- _Aim of the task_:
In the listing below, start your output at the line with "BARO3: BMP280 -> BMP180" and end it after the line with "POT2 pin VCC: none -> 3V3", copying every line exactly.

- _Data under study_:
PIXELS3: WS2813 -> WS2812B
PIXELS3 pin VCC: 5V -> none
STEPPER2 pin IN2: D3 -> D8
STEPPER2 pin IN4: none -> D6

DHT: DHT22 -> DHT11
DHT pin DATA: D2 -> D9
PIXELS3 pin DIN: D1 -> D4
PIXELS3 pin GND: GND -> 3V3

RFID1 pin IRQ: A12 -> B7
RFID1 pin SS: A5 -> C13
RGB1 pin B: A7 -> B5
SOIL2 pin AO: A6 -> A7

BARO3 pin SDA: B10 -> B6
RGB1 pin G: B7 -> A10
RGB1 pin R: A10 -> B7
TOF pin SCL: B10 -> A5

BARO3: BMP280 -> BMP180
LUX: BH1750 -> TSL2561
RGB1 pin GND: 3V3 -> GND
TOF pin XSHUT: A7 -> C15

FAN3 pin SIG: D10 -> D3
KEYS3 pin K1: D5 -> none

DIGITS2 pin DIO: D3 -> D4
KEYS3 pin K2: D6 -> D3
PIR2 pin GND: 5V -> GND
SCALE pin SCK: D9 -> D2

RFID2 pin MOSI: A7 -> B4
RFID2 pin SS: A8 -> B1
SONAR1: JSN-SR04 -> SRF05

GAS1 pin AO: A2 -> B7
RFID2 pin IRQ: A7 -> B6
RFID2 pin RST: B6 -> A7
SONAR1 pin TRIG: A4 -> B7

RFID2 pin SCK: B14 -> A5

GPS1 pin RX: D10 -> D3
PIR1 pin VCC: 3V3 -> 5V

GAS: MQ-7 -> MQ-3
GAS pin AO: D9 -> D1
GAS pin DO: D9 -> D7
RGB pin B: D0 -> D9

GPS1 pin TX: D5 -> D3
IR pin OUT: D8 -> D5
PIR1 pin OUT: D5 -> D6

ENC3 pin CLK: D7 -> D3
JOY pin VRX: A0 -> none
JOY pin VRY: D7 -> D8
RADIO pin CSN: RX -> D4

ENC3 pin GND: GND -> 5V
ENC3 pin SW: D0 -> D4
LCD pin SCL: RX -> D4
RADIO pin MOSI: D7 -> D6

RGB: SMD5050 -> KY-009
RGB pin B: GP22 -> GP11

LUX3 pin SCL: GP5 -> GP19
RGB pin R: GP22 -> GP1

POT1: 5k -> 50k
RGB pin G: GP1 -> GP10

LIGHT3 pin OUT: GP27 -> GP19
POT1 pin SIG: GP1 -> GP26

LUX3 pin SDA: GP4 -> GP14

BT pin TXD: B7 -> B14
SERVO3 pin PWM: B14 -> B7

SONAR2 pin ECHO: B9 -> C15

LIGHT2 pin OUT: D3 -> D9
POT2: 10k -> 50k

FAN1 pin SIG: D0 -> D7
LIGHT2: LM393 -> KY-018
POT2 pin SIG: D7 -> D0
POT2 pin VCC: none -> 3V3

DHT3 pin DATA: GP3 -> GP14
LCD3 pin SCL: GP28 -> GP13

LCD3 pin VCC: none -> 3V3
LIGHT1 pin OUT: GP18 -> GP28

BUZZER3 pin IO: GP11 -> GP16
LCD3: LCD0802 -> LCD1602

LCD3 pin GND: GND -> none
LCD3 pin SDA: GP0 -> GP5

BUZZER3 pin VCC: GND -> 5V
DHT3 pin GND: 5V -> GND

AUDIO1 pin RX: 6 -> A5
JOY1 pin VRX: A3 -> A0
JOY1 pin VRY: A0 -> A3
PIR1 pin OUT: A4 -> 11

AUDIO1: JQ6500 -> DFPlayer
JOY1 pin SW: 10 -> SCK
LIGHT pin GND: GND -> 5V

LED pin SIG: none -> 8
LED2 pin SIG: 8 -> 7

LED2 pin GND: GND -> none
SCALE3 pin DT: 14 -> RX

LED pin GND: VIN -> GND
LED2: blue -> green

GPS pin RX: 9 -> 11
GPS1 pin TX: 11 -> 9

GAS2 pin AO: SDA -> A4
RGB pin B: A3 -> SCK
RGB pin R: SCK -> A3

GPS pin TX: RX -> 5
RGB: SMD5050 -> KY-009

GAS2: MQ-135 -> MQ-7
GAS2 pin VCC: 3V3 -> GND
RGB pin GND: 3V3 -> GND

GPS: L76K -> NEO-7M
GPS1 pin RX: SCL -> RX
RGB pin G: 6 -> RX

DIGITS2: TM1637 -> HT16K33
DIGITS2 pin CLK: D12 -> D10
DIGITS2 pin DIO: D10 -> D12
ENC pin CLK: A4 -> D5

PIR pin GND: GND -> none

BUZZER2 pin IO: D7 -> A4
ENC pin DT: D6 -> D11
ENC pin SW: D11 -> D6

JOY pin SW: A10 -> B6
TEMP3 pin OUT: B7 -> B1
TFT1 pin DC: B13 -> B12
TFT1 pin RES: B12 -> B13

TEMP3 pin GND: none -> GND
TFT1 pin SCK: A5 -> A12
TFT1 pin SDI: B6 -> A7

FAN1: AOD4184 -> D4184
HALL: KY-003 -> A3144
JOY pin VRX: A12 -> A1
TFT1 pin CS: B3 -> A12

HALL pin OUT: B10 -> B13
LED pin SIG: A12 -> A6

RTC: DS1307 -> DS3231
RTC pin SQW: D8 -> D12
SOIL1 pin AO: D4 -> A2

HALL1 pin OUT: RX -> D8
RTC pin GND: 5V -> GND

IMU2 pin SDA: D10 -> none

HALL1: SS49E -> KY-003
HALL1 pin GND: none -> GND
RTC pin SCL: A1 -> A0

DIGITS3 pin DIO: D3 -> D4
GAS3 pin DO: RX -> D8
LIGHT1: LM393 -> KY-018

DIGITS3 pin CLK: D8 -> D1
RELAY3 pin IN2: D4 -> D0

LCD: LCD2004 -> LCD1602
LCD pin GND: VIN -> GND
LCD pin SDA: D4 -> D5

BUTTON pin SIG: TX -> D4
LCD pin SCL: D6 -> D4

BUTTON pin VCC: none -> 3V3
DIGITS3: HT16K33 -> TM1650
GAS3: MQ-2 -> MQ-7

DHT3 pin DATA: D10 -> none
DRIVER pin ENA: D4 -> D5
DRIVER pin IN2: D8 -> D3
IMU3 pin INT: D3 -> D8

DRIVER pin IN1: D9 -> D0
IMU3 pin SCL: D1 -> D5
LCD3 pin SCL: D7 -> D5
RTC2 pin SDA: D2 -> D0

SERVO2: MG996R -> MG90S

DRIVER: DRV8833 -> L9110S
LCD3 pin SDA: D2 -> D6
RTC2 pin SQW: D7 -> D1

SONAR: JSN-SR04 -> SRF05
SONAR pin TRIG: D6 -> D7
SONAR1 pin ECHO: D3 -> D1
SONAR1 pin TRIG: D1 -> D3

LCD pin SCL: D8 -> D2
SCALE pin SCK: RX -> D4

- _Result_:
BARO3: BMP280 -> BMP180
LUX: BH1750 -> TSL2561
RGB1 pin GND: 3V3 -> GND
TOF pin XSHUT: A7 -> C15

FAN3 pin SIG: D10 -> D3
KEYS3 pin K1: D5 -> none

DIGITS2 pin DIO: D3 -> D4
KEYS3 pin K2: D6 -> D3
PIR2 pin GND: 5V -> GND
SCALE pin SCK: D9 -> D2

RFID2 pin MOSI: A7 -> B4
RFID2 pin SS: A8 -> B1
SONAR1: JSN-SR04 -> SRF05

GAS1 pin AO: A2 -> B7
RFID2 pin IRQ: A7 -> B6
RFID2 pin RST: B6 -> A7
SONAR1 pin TRIG: A4 -> B7

RFID2 pin SCK: B14 -> A5

GPS1 pin RX: D10 -> D3
PIR1 pin VCC: 3V3 -> 5V

GAS: MQ-7 -> MQ-3
GAS pin AO: D9 -> D1
GAS pin DO: D9 -> D7
RGB pin B: D0 -> D9

GPS1 pin TX: D5 -> D3
IR pin OUT: D8 -> D5
PIR1 pin OUT: D5 -> D6

ENC3 pin CLK: D7 -> D3
JOY pin VRX: A0 -> none
JOY pin VRY: D7 -> D8
RADIO pin CSN: RX -> D4

ENC3 pin GND: GND -> 5V
ENC3 pin SW: D0 -> D4
LCD pin SCL: RX -> D4
RADIO pin MOSI: D7 -> D6

RGB: SMD5050 -> KY-009
RGB pin B: GP22 -> GP11

LUX3 pin SCL: GP5 -> GP19
RGB pin R: GP22 -> GP1

POT1: 5k -> 50k
RGB pin G: GP1 -> GP10

LIGHT3 pin OUT: GP27 -> GP19
POT1 pin SIG: GP1 -> GP26

LUX3 pin SDA: GP4 -> GP14

BT pin TXD: B7 -> B14
SERVO3 pin PWM: B14 -> B7

SONAR2 pin ECHO: B9 -> C15

LIGHT2 pin OUT: D3 -> D9
POT2: 10k -> 50k

FAN1 pin SIG: D0 -> D7
LIGHT2: LM393 -> KY-018
POT2 pin SIG: D7 -> D0
POT2 pin VCC: none -> 3V3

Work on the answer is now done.